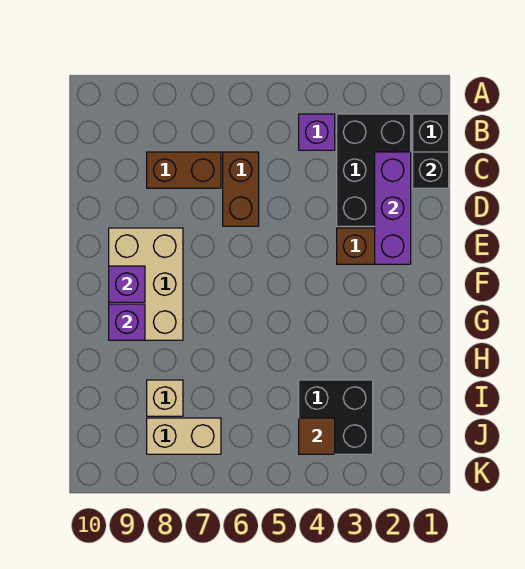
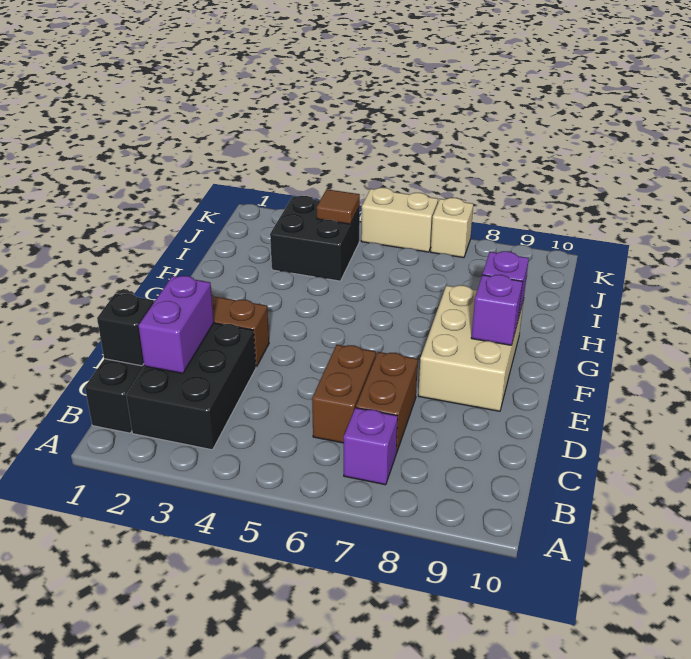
purple brick B4 level 1 -> purple brick B7 level 1
purple brick C2:E2 level 2 -> purple brick C2:D2 level 2
brown brick C7:C8 level 1 -> brown brick C7:D7 level 1
tan brick I8 level 1 -> tan brick K7 level 1
tan brick J7:J8 level 1 -> tan brick K5:K6 level 1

_ _ _

What is needed » Exactly reproduce the line containing "tan brick I8 level 1 -> tan brick K7 level 1" and all lines after it in the material, stopping only at the end.

Result »
tan brick I8 level 1 -> tan brick K7 level 1
tan brick J7:J8 level 1 -> tan brick K5:K6 level 1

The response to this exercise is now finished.